[Task objective]
The records below are to be quoted in full; please keep every word exact.
:: Data under study
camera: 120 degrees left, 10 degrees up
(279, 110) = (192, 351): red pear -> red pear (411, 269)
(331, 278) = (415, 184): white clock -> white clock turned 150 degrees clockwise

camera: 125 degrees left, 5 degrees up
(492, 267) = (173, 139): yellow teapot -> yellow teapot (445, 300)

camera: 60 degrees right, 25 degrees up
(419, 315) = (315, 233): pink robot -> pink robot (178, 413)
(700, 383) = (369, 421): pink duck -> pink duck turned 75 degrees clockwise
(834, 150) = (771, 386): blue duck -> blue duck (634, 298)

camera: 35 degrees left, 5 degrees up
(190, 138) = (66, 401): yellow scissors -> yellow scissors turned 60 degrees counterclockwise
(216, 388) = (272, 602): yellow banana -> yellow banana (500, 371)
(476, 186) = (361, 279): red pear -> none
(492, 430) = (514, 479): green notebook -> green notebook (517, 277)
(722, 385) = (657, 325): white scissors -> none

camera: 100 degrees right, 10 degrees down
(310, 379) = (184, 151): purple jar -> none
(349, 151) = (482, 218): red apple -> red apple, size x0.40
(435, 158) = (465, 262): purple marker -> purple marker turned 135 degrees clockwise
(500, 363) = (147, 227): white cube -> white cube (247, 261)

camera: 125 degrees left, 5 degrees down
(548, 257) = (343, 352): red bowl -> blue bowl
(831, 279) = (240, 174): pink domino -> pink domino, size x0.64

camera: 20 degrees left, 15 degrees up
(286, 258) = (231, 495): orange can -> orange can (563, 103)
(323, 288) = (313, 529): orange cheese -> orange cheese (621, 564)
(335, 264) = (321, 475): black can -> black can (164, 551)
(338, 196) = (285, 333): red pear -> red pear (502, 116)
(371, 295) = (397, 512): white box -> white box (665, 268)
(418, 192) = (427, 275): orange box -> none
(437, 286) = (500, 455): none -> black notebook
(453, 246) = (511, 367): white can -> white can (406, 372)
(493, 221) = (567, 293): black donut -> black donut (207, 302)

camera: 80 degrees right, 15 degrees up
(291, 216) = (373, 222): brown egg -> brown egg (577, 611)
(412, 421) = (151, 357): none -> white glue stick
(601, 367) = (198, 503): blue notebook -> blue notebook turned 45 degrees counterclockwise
::::
[Response to the exercise]
camera: 120 degrees left, 10 degrees up
(279, 110) = (192, 351): red pear -> red pear (411, 269)
(331, 278) = (415, 184): white clock -> white clock turned 150 degrees clockwise

camera: 125 degrees left, 5 degrees up
(492, 267) = (173, 139): yellow teapot -> yellow teapot (445, 300)

camera: 60 degrees right, 25 degrees up
(419, 315) = (315, 233): pink robot -> pink robot (178, 413)
(700, 383) = (369, 421): pink duck -> pink duck turned 75 degrees clockwise
(834, 150) = (771, 386): blue duck -> blue duck (634, 298)

camera: 35 degrees left, 5 degrees up
(190, 138) = (66, 401): yellow scissors -> yellow scissors turned 60 degrees counterclockwise
(216, 388) = (272, 602): yellow banana -> yellow banana (500, 371)
(476, 186) = (361, 279): red pear -> none
(492, 430) = (514, 479): green notebook -> green notebook (517, 277)
(722, 385) = (657, 325): white scissors -> none

camera: 100 degrees right, 10 degrees down
(310, 379) = (184, 151): purple jar -> none
(349, 151) = (482, 218): red apple -> red apple, size x0.40
(435, 158) = (465, 262): purple marker -> purple marker turned 135 degrees clockwise
(500, 363) = (147, 227): white cube -> white cube (247, 261)

camera: 125 degrees left, 5 degrees down
(548, 257) = (343, 352): red bowl -> blue bowl
(831, 279) = (240, 174): pink domino -> pink domino, size x0.64

camera: 20 degrees left, 15 degrees up
(286, 258) = (231, 495): orange can -> orange can (563, 103)
(323, 288) = (313, 529): orange cheese -> orange cheese (621, 564)
(335, 264) = (321, 475): black can -> black can (164, 551)
(338, 196) = (285, 333): red pear -> red pear (502, 116)
(371, 295) = (397, 512): white box -> white box (665, 268)
(418, 192) = (427, 275): orange box -> none
(437, 286) = (500, 455): none -> black notebook
(453, 246) = (511, 367): white can -> white can (406, 372)
(493, 221) = (567, 293): black donut -> black donut (207, 302)

camera: 80 degrees right, 15 degrees up
(291, 216) = (373, 222): brown egg -> brown egg (577, 611)
(412, 421) = (151, 357): none -> white glue stick
(601, 367) = (198, 503): blue notebook -> blue notebook turned 45 degrees counterclockwise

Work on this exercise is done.